* _TO DO_:
Type out each entry exactly as it appears, but keep every image out.

━━━━━ SUPPLIED RECORDS ━━━━━

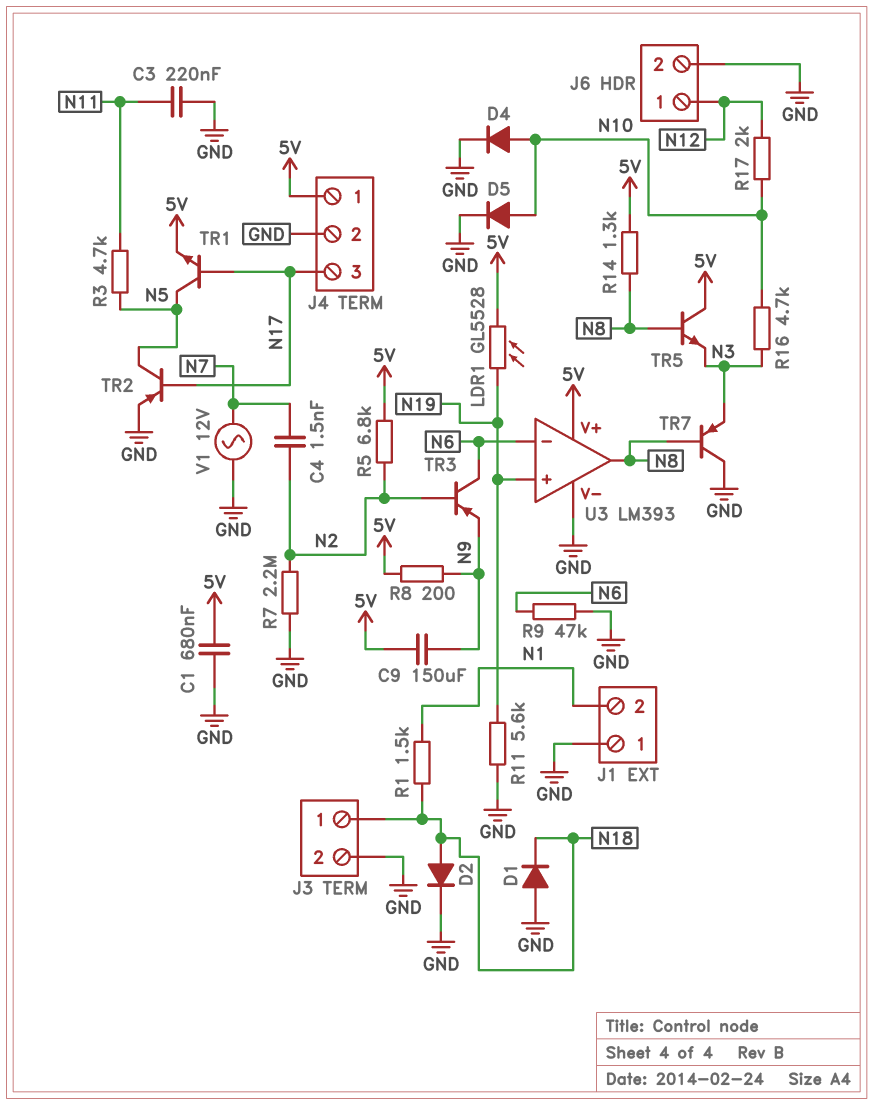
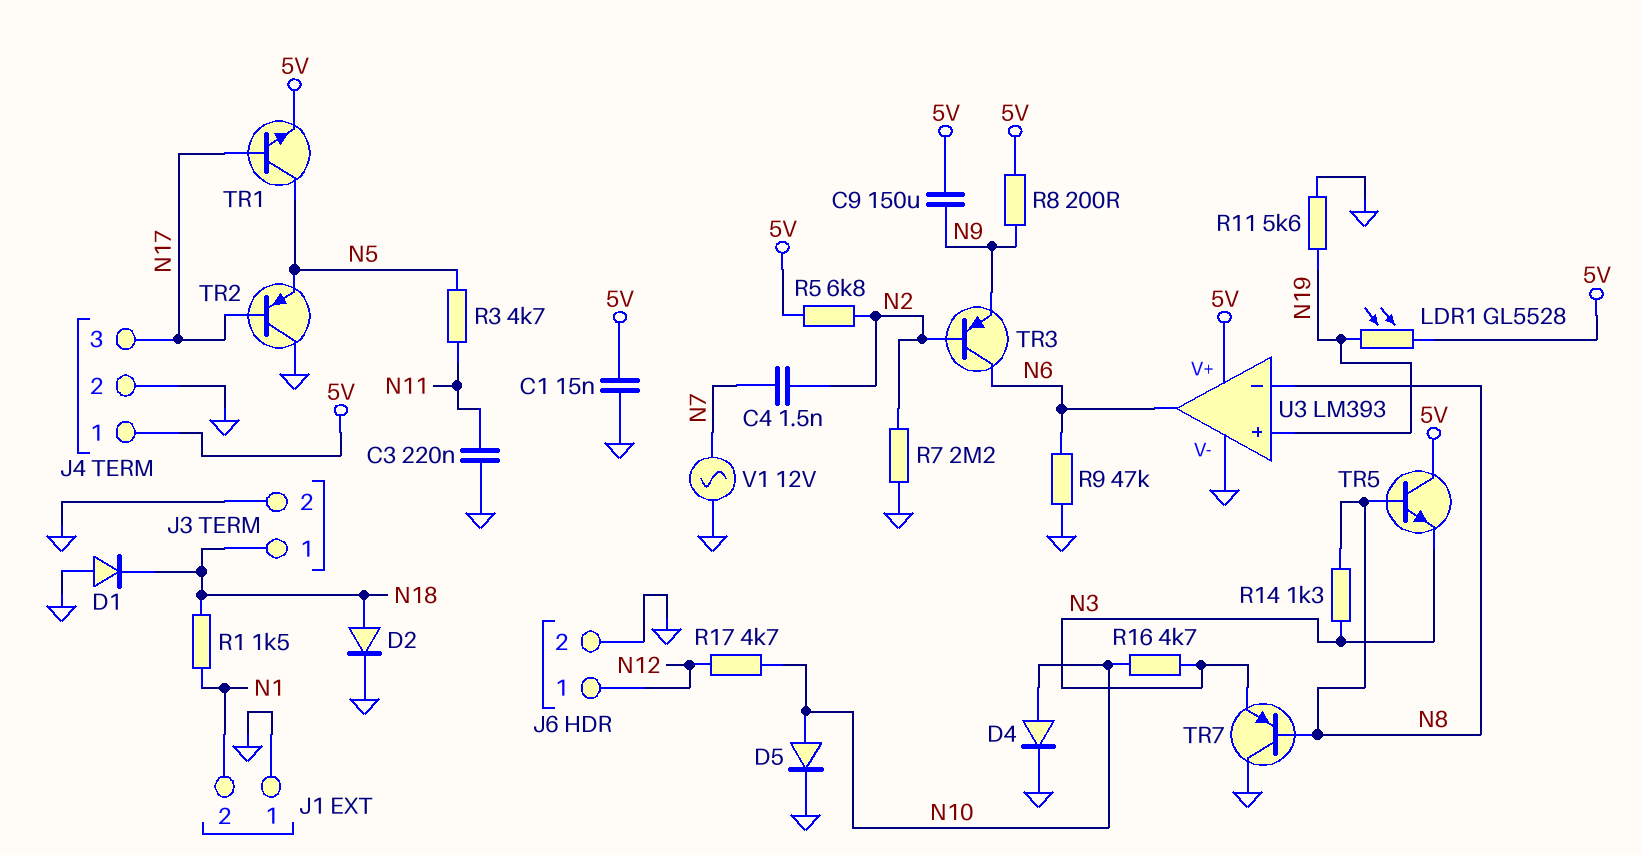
C1: 680nF (5V, GND) -> 15nF (5V, GND)
R14: 1.3k (5V, N8) -> 1.3k (N3, N8)
R17: 2k (N10, N12) -> 4.7k (N10, N12)
TR2: PNP (B N17, C N5, E GND) -> PNP (B N17, C GND, E N5)
U3 pin in-: N6 -> N8
U3 pin out: N8 -> N6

━━━━━

* _TASK ANSWER_:
C1: 680nF (5V, GND) -> 15nF (5V, GND)
R14: 1.3k (5V, N8) -> 1.3k (N3, N8)
R17: 2k (N10, N12) -> 4.7k (N10, N12)
TR2: PNP (B N17, C N5, E GND) -> PNP (B N17, C GND, E N5)
U3 pin in-: N6 -> N8
U3 pin out: N8 -> N6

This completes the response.